Input material:
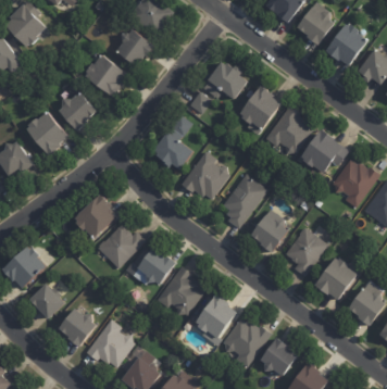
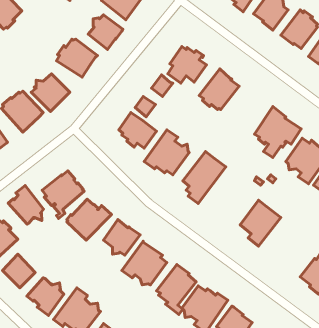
building: [262,103,310,153] -> none
building: [246,206,287,251] -> none
building: none -> [8,186,44,224]
building: [314,258,357,301] -> none

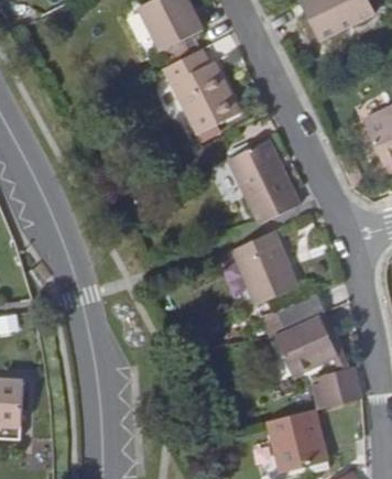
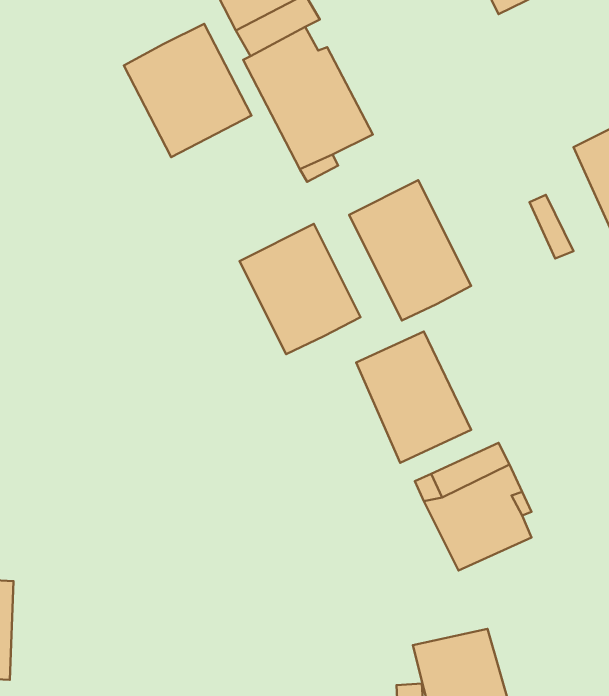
building: none -> [124,24,252,157]
building: none -> [239,224,360,354]
building: [307,368,360,409] -> none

Requirement: Omit every picture, then repeat the remaining data exactly as it appears above.

Exercise result:
building: [262,103,310,153] -> none
building: [246,206,287,251] -> none
building: none -> [8,186,44,224]
building: [314,258,357,301] -> none

building: none -> [124,24,252,157]
building: none -> [239,224,360,354]
building: [307,368,360,409] -> none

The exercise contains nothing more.